The data Block Start

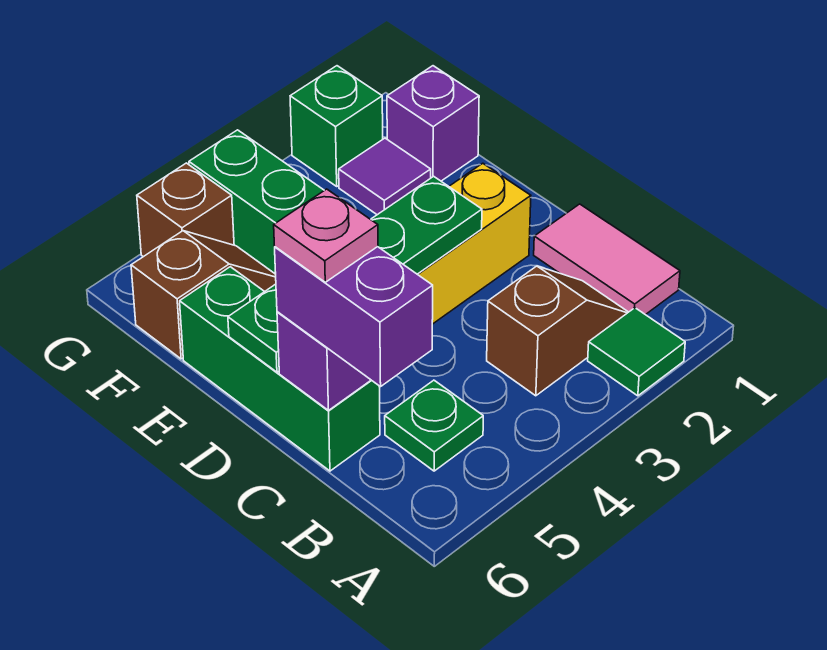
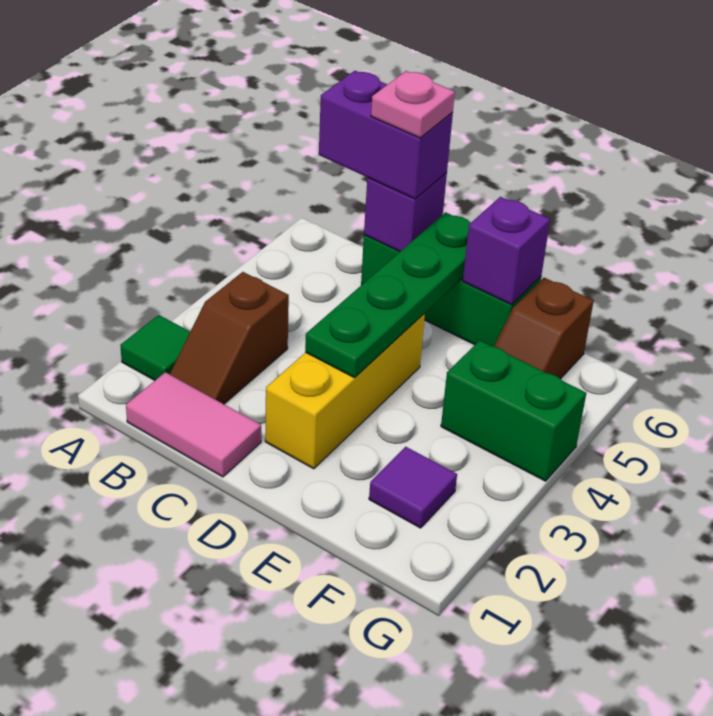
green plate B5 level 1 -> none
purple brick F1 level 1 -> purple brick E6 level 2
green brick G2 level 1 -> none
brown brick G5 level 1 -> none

The data Block End

» Assignment: Print the whole listing above once more, word for word, without its pictures.

» Solution to this problem:
green plate B5 level 1 -> none
purple brick F1 level 1 -> purple brick E6 level 2
green brick G2 level 1 -> none
brown brick G5 level 1 -> none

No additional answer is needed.